(Beginning of RECORDS SUPPLIED)

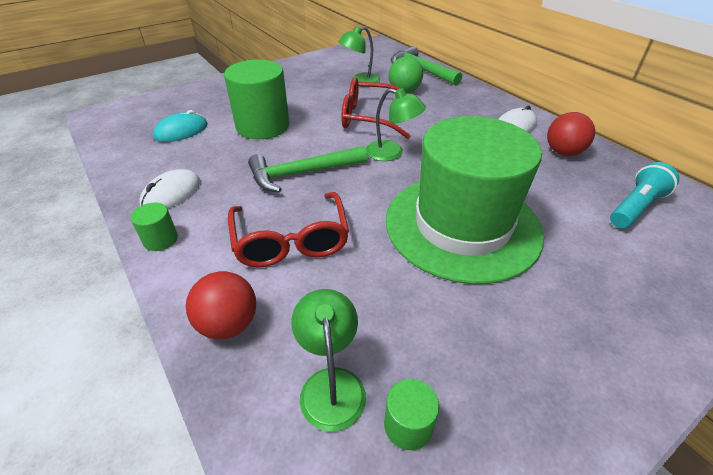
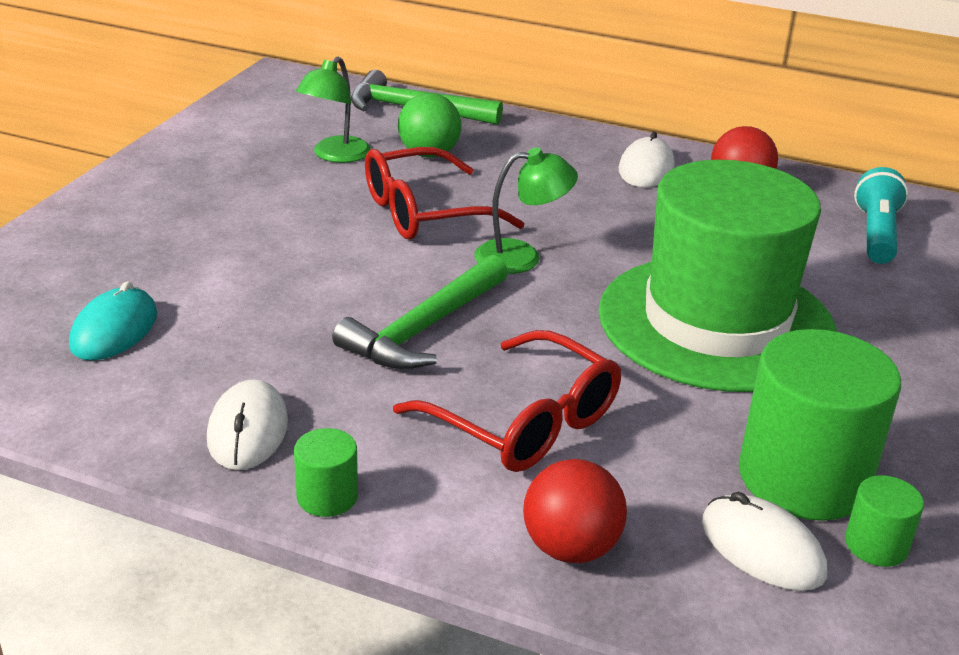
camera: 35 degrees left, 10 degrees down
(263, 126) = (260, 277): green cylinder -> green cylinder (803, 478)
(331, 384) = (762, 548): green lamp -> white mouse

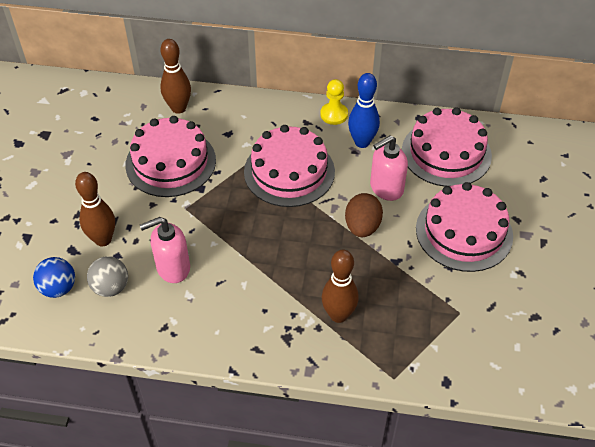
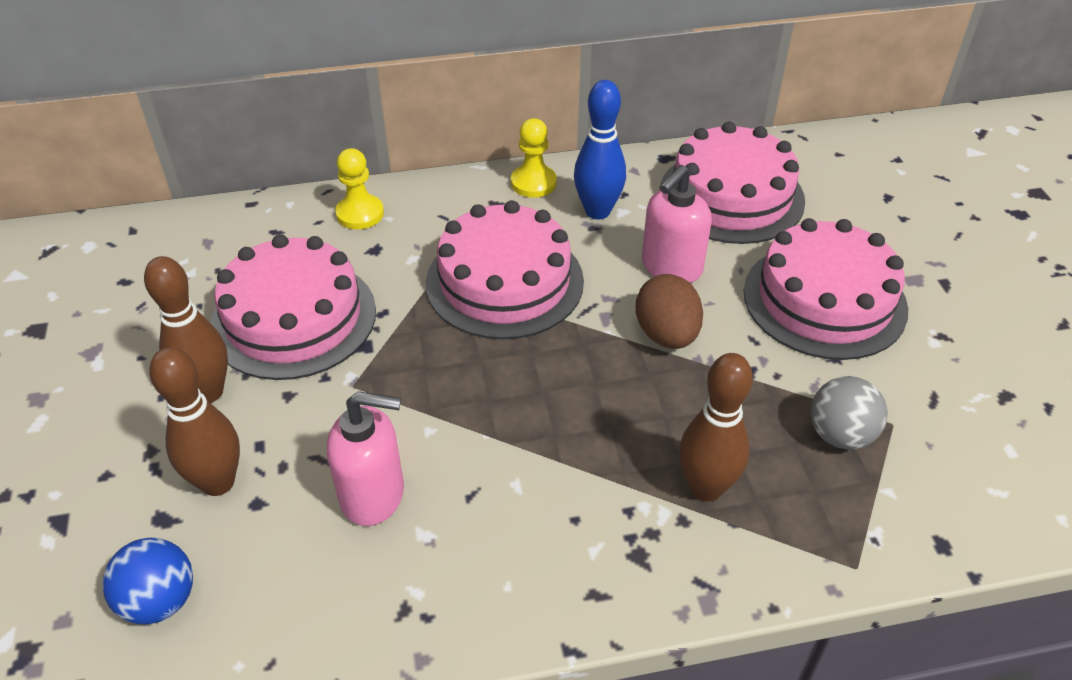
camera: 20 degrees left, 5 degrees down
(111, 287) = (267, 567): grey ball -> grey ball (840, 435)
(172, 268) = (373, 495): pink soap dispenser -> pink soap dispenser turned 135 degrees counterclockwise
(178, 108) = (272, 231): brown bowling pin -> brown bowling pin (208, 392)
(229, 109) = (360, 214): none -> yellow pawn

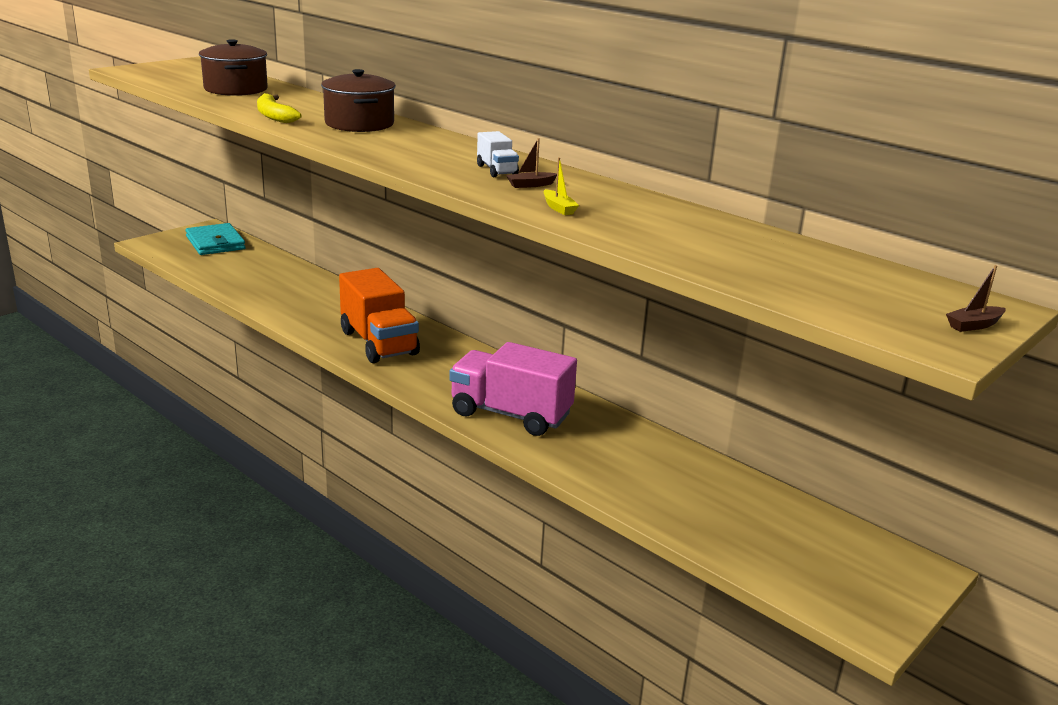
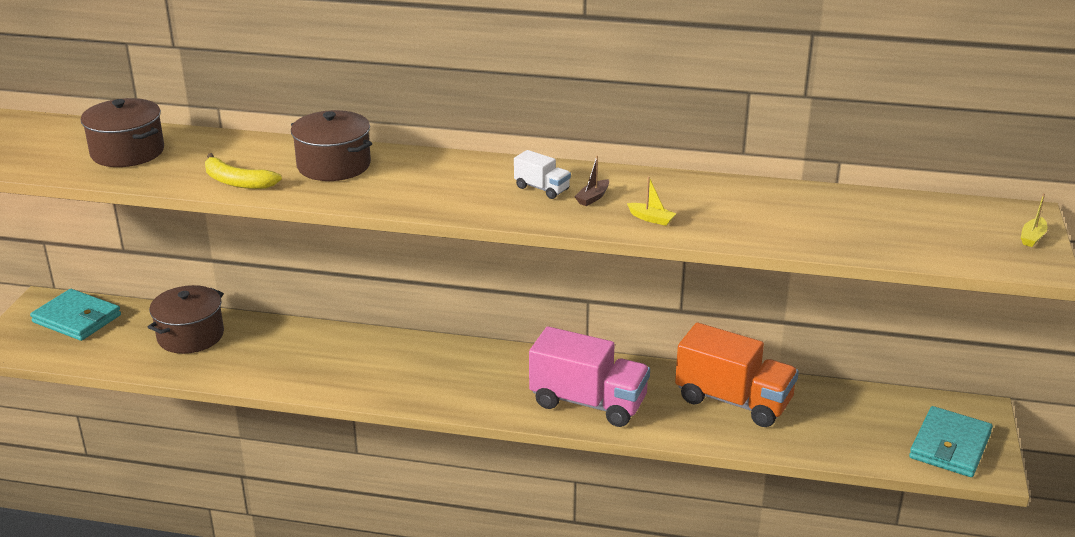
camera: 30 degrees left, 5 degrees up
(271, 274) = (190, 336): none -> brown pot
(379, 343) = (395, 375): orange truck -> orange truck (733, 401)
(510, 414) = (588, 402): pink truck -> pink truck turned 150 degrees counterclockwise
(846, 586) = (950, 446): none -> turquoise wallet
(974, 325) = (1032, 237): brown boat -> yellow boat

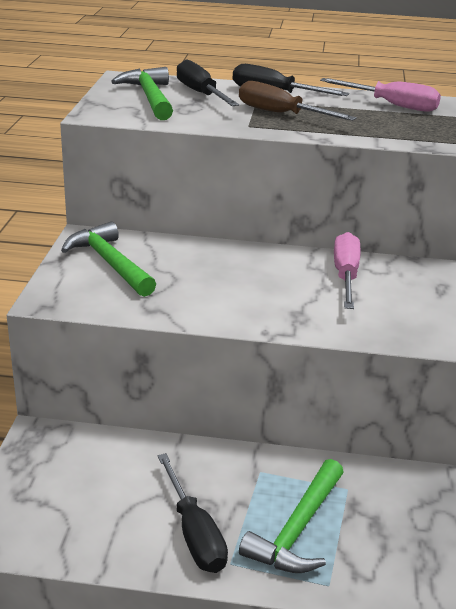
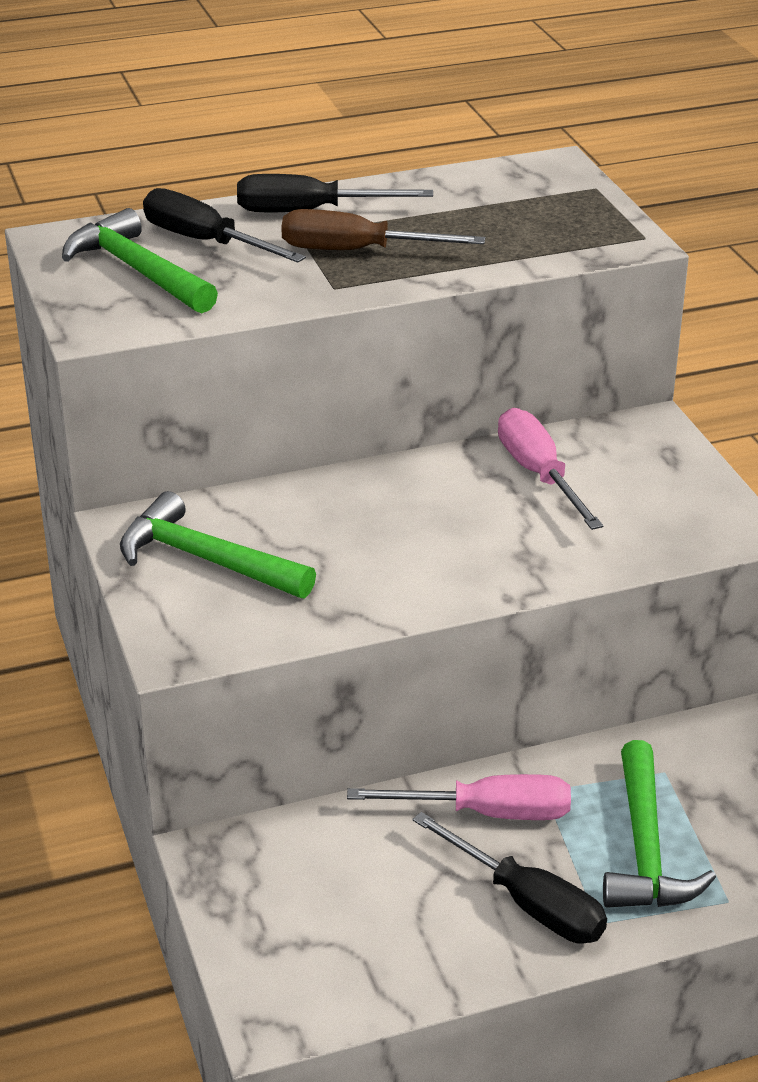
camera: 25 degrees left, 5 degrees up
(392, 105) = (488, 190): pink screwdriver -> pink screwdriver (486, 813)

(End of RECORDS SUPPLIED)

▶ [EXERCISE GOAL] Your answer should be a single number: the count of lines in the material above that contain "none".

▶ [THE ANSWER] 3